■ WHAT YOU SHOULD DO ■
Return the entries exactly. Images are not part of the copy.

■ MATERIAL PROVIDED ■
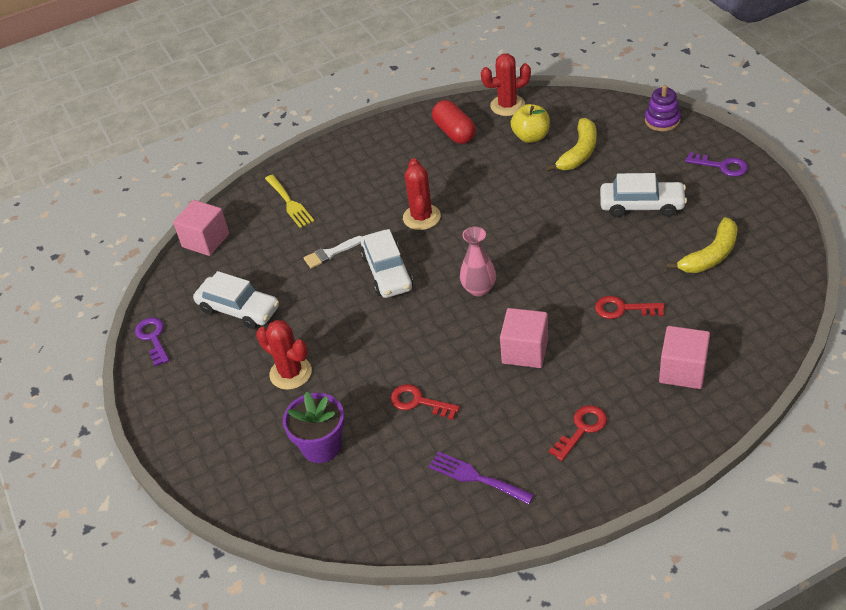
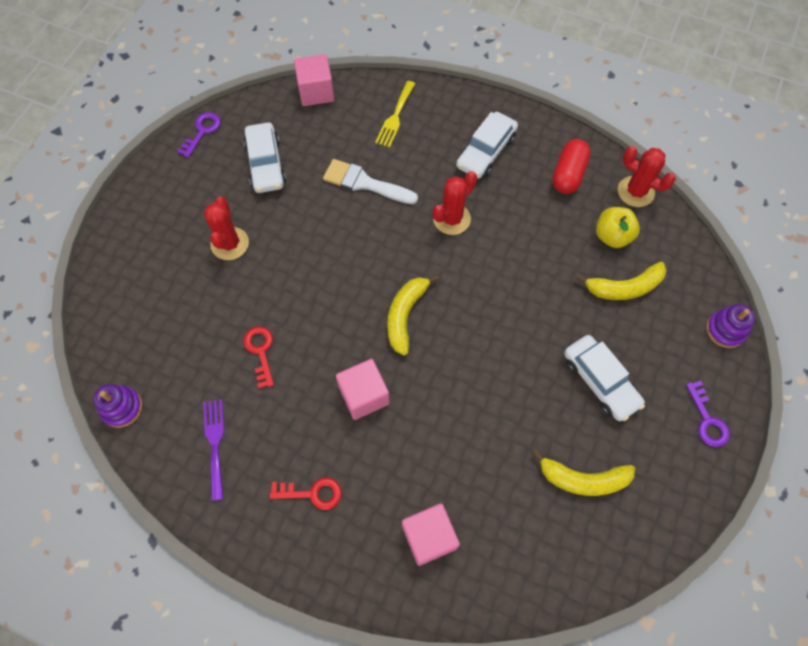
camera: 45 degrees right, 20 degrees up
(321, 446) = (177, 314): purple flower pot -> none
(330, 253) = (364, 183): white brush -> white brush, size x1.62
(375, 534) = (122, 408): none -> purple stacking toy
(387, 272) = (374, 236): white car -> white car (486, 152)
(479, 289) = (405, 315): pink vase -> yellow banana
(623, 309) = (464, 443): red key -> none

■ ANSWER ■
camera: 45 degrees right, 20 degrees up
(321, 446) = (177, 314): purple flower pot -> none
(330, 253) = (364, 183): white brush -> white brush, size x1.62
(375, 534) = (122, 408): none -> purple stacking toy
(387, 272) = (374, 236): white car -> white car (486, 152)
(479, 289) = (405, 315): pink vase -> yellow banana
(623, 309) = (464, 443): red key -> none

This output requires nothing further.